> **Détails de la tâche**
Extrayez, parmi les lignes ci-dessous, toutes celles qui contiennent la chaîne « with ». La casse doit être respectée.

> **Entrées conservées d'une collection**
──────────────────────────────
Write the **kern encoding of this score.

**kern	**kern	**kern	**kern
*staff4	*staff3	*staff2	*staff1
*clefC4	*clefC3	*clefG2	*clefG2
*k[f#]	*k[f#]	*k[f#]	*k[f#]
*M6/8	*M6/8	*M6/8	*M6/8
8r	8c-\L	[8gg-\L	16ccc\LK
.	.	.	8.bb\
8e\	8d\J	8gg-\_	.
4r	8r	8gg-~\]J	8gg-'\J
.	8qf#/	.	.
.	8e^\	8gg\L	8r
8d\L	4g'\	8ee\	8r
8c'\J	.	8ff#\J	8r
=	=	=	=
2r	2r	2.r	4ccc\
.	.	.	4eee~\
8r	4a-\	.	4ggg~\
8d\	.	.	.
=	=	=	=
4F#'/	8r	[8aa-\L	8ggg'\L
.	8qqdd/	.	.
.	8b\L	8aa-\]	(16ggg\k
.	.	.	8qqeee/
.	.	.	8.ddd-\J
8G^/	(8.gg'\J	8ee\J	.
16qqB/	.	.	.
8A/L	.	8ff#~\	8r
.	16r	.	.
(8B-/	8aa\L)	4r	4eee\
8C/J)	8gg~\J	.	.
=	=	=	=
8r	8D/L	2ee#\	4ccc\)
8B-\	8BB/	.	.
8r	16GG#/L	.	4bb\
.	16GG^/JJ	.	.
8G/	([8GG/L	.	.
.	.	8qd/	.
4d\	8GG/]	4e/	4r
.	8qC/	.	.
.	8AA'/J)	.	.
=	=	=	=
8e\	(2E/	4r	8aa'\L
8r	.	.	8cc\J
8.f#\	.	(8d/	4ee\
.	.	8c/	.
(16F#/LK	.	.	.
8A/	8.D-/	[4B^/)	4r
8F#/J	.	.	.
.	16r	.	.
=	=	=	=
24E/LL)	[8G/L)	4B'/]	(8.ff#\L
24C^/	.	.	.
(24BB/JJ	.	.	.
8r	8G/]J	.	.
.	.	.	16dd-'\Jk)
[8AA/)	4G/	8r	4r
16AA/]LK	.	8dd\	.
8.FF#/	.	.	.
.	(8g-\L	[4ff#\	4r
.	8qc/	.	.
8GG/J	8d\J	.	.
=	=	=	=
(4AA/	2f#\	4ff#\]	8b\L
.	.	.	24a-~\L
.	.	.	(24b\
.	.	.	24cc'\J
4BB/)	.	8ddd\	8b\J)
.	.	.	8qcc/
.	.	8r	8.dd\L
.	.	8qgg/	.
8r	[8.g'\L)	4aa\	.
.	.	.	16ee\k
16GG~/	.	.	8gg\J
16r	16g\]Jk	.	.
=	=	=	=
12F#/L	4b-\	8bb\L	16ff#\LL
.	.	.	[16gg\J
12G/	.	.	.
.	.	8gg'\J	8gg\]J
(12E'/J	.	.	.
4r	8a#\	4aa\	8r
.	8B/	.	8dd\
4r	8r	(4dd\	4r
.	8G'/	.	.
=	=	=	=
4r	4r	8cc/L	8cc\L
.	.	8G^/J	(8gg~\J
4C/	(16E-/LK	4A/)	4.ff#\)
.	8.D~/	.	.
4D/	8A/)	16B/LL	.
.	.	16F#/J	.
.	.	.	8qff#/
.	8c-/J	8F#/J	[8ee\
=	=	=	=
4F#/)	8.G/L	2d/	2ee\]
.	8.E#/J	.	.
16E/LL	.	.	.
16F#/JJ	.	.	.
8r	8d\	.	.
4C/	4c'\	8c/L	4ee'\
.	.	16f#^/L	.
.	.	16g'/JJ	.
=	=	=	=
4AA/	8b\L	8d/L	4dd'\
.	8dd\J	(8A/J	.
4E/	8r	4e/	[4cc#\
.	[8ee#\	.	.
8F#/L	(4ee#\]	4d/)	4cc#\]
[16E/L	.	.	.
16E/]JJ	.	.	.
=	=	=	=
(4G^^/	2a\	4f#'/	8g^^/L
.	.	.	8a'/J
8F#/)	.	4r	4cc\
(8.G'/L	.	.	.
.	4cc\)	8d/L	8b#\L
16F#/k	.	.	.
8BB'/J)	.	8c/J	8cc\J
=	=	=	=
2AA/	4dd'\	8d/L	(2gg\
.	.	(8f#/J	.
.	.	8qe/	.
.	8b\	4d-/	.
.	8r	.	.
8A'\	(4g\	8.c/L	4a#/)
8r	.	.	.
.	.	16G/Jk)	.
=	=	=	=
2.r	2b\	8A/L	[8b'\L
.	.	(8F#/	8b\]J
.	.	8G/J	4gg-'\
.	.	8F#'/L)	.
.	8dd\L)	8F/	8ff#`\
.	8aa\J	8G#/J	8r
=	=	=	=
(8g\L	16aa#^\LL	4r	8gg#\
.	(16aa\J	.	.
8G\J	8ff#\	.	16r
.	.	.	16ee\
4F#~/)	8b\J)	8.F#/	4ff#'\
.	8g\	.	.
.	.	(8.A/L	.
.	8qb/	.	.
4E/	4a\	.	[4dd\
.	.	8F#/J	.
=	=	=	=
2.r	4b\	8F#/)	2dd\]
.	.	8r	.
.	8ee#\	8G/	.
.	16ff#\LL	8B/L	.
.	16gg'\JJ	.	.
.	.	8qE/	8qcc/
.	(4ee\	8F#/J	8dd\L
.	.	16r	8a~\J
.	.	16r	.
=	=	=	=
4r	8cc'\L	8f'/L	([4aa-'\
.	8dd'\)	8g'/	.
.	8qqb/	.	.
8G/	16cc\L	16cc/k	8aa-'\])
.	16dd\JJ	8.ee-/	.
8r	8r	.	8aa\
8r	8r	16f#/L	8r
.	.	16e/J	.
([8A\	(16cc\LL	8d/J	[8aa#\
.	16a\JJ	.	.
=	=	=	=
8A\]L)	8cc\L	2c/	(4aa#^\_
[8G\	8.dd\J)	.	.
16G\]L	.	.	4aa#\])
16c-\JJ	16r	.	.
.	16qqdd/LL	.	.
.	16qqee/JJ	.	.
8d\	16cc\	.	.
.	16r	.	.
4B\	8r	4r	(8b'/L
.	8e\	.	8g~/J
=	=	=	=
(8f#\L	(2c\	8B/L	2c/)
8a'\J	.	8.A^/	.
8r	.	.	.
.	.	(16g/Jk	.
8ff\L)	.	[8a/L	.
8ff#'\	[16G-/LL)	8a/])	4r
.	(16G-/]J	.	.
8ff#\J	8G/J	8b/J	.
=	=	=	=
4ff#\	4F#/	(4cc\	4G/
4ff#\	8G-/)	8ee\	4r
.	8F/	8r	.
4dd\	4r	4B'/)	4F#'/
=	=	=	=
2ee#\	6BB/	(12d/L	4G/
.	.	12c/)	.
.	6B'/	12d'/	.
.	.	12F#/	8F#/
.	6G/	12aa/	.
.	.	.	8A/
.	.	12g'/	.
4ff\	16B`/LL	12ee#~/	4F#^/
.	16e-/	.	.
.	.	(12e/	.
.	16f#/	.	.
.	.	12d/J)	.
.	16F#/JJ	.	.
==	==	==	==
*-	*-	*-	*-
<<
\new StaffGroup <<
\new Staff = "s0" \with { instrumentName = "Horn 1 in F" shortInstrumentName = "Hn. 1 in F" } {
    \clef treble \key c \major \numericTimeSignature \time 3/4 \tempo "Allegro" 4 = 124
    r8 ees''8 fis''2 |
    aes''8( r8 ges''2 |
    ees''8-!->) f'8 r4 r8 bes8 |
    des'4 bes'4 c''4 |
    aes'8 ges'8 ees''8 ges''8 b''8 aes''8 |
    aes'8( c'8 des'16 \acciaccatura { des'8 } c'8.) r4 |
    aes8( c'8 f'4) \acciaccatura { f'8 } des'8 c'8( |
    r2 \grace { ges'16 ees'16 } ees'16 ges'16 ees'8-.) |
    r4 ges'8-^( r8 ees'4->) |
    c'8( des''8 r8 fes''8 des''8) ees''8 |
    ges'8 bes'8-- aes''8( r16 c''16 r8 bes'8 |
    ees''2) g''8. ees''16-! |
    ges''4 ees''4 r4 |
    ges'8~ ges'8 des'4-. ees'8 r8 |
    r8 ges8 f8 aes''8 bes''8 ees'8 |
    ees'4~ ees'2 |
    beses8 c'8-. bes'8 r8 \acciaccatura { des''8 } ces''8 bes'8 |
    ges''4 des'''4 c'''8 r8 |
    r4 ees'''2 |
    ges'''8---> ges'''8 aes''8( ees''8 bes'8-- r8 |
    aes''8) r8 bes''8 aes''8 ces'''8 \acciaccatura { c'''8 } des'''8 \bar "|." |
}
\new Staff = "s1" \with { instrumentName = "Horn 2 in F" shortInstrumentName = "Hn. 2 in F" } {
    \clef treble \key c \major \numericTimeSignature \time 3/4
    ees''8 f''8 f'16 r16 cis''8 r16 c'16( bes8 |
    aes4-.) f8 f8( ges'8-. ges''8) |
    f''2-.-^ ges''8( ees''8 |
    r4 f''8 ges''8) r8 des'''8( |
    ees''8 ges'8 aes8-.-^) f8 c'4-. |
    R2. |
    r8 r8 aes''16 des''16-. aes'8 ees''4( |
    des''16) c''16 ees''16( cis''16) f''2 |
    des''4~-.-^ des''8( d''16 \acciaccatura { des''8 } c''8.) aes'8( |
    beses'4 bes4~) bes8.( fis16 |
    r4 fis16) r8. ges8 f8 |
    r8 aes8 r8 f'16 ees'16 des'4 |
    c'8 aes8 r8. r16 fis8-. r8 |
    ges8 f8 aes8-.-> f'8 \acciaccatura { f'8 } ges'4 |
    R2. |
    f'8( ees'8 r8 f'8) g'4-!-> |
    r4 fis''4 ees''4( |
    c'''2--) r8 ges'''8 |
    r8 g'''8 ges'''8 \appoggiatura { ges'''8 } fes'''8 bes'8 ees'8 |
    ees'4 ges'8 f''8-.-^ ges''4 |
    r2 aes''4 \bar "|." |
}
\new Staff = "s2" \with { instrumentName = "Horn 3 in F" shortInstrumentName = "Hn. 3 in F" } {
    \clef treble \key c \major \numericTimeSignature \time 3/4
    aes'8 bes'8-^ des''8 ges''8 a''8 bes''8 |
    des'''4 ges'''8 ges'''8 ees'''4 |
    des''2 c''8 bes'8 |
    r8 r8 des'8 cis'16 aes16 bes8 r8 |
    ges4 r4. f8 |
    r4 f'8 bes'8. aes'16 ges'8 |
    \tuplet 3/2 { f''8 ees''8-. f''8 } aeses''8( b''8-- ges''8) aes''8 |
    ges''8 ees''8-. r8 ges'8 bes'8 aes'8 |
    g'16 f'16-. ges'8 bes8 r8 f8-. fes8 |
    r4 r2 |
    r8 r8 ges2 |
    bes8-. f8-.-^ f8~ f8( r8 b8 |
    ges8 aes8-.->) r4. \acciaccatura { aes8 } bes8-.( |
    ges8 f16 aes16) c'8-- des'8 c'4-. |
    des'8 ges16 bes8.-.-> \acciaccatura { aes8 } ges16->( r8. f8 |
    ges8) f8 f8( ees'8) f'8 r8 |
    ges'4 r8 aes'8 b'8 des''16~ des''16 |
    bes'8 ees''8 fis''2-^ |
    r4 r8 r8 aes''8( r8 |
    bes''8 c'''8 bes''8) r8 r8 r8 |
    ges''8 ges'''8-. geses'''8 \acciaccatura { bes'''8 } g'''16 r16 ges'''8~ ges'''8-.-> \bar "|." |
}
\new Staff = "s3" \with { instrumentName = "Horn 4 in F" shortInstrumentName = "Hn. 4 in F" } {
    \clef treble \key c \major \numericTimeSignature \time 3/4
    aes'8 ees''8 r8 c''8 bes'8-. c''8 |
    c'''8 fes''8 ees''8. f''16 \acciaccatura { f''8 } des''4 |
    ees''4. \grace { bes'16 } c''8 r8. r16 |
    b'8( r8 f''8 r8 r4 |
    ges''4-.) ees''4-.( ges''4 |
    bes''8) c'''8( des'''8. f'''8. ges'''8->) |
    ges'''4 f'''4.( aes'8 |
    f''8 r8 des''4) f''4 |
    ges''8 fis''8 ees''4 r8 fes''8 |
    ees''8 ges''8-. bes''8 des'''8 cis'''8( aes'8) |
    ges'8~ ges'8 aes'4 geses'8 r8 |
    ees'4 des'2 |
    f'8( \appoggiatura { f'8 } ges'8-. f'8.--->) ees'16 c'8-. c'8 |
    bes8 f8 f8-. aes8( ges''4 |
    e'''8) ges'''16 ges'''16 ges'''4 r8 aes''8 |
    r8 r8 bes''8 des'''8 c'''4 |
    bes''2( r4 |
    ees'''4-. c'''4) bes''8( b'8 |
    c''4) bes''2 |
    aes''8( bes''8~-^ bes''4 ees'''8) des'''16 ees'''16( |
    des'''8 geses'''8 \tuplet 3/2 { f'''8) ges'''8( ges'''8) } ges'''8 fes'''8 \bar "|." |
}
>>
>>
──────────────────────────────
> **Réponse**
\new Staff = "s0" \with { instrumentName = "Horn 1 in F" shortInstrumentName = "Hn. 1 in F" } {
\new Staff = "s1" \with { instrumentName = "Horn 2 in F" shortInstrumentName = "Hn. 2 in F" } {
\new Staff = "s2" \with { instrumentName = "Horn 3 in F" shortInstrumentName = "Hn. 3 in F" } {
\new Staff = "s3" \with { instrumentName = "Horn 4 in F" shortInstrumentName = "Hn. 4 in F" } {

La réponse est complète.